◆ **Data provided**:
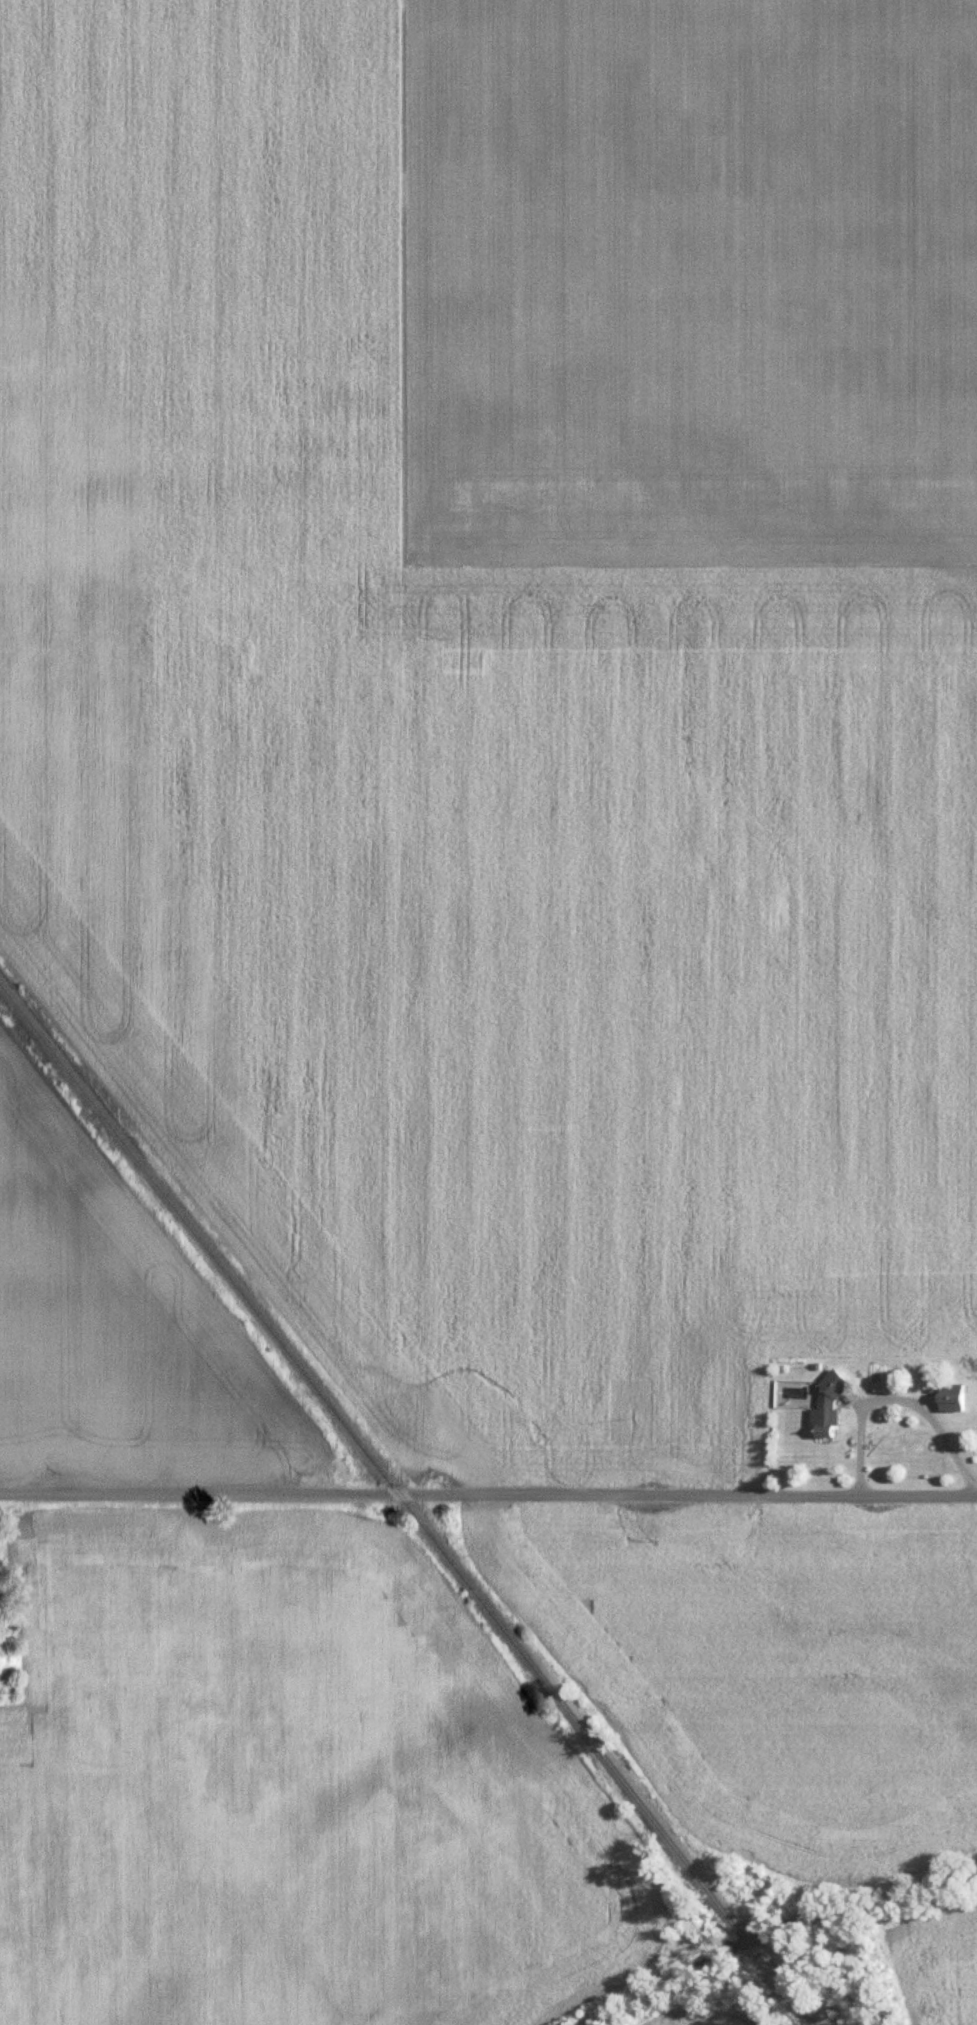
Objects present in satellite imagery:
building: (957, 1397)
road: (896, 1398)
building: (834, 1407)
railway: (363, 1445)
road: (488, 1494)
river: (770, 1918)
railway: (752, 1946)
railway: (796, 2002)

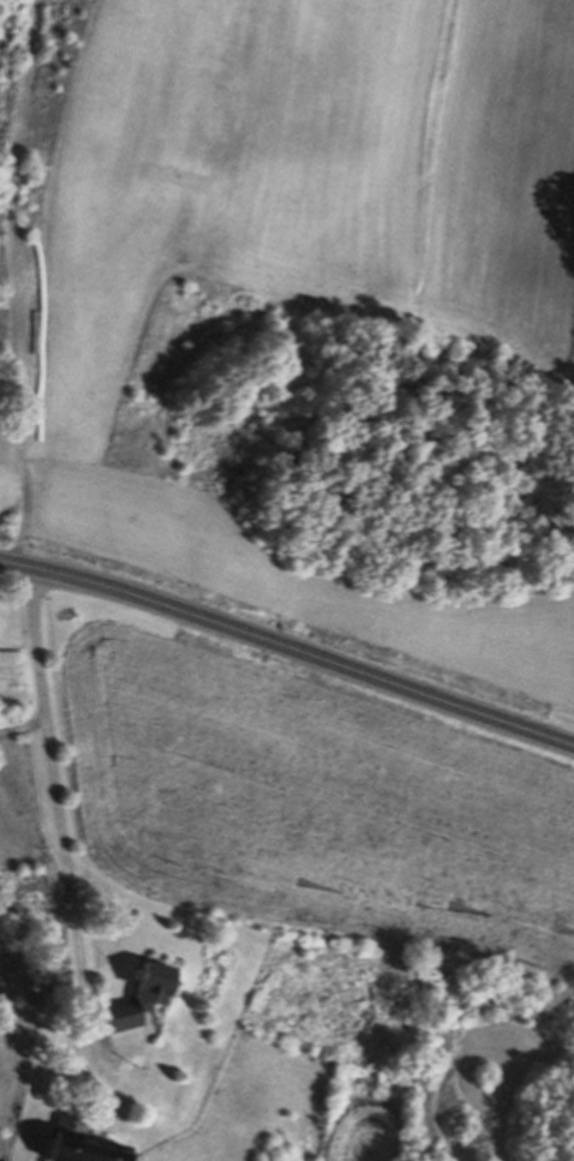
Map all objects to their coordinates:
road: (13, 280)
road: (288, 646)
road: (59, 809)
building: (140, 995)
building: (79, 1142)

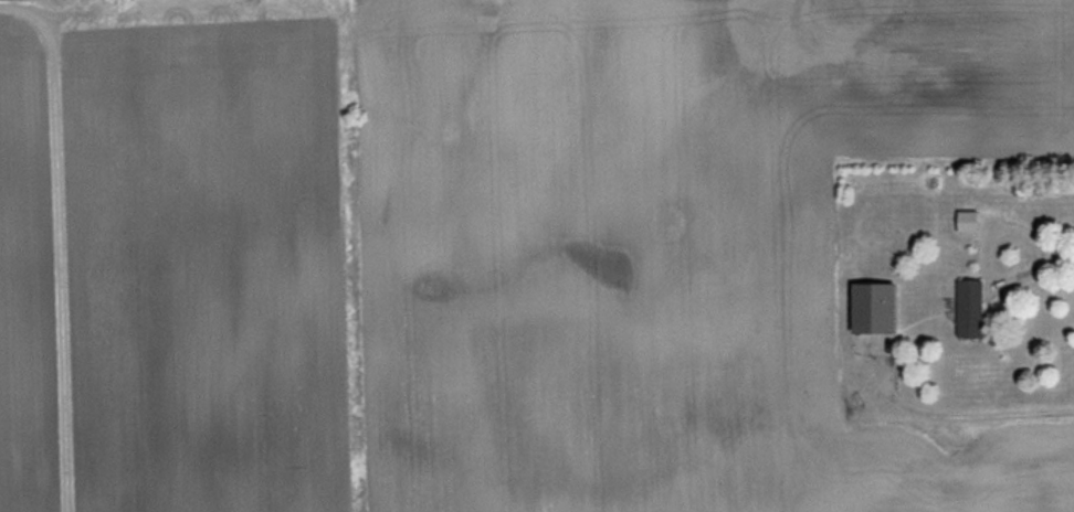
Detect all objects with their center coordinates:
building: (974, 222)
building: (885, 308)
building: (976, 309)

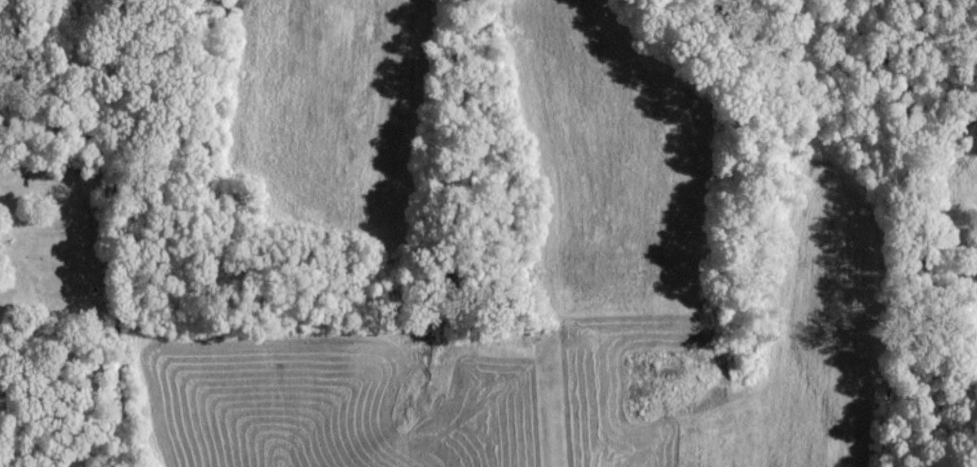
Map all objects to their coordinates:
building: (0, 243)
crop: (509, 401)
road: (553, 410)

◆ **Problem statement**:
Extract all the entries word for word; omit any pictures.

◆ **Your response**:
Objects present in satellite imagery:
building: (957, 1397)
road: (896, 1398)
building: (834, 1407)
railway: (363, 1445)
road: (488, 1494)
river: (770, 1918)
railway: (752, 1946)
railway: (796, 2002)

Map all objects to their coordinates:
road: (13, 280)
road: (288, 646)
road: (59, 809)
building: (140, 995)
building: (79, 1142)

Detect all objects with their center coordinates:
building: (974, 222)
building: (885, 308)
building: (976, 309)

Map all objects to their coordinates:
building: (0, 243)
crop: (509, 401)
road: (553, 410)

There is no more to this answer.